● EXTRACTED DATA:
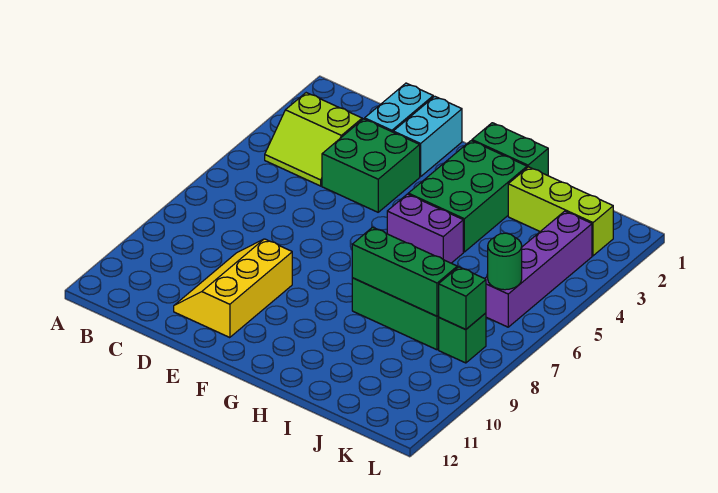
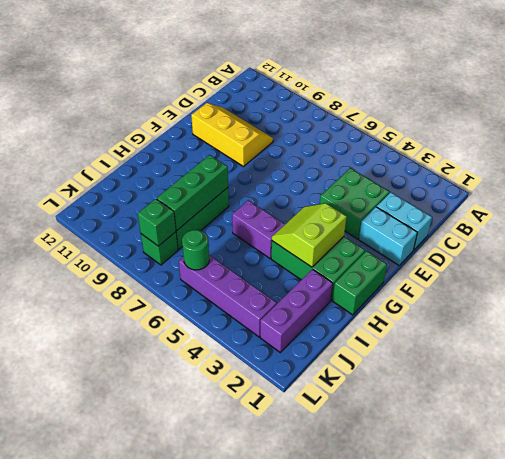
lime 2x2 slope [265,93,362,186] -> lime 2x2 slope moved to [272,203,347,267]
purple 1x2 brick [387,194,463,263] -> purple 1x2 brick turned to [232,200,285,258]
lime 1x3 brick [508,167,613,256] -> purple 1x3 brick [260,269,333,352]

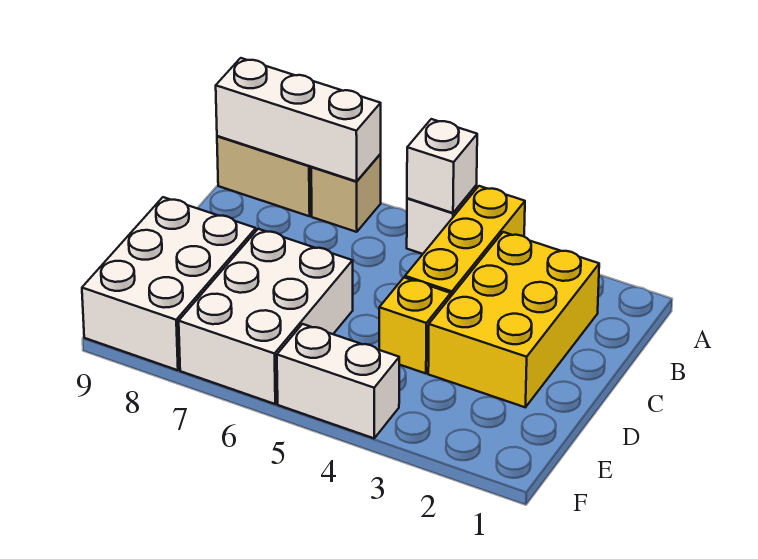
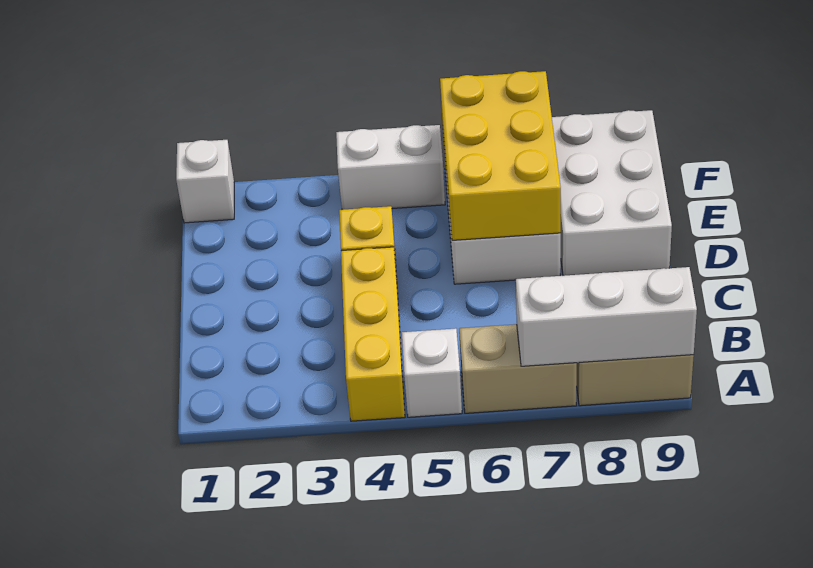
white 1x1 brick [407,119,477,213] -> white 1x1 brick moved to [176,140,234,223]
tan 1x1 brick [311,154,381,232] -> tan 1x2 brick [459,324,577,413]
yellow 2x3 brick [428,232,599,407] -> yellow 2x3 brick moved to [440,71,561,240]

● ASSIGNMENT: Throughout the data above, report every line that contains the string "brick".

● EXERCISE RESPONSE:
purple 1x2 brick [387,194,463,263] -> purple 1x2 brick turned to [232,200,285,258]
lime 1x3 brick [508,167,613,256] -> purple 1x3 brick [260,269,333,352]
white 1x1 brick [407,119,477,213] -> white 1x1 brick moved to [176,140,234,223]
tan 1x1 brick [311,154,381,232] -> tan 1x2 brick [459,324,577,413]
yellow 2x3 brick [428,232,599,407] -> yellow 2x3 brick moved to [440,71,561,240]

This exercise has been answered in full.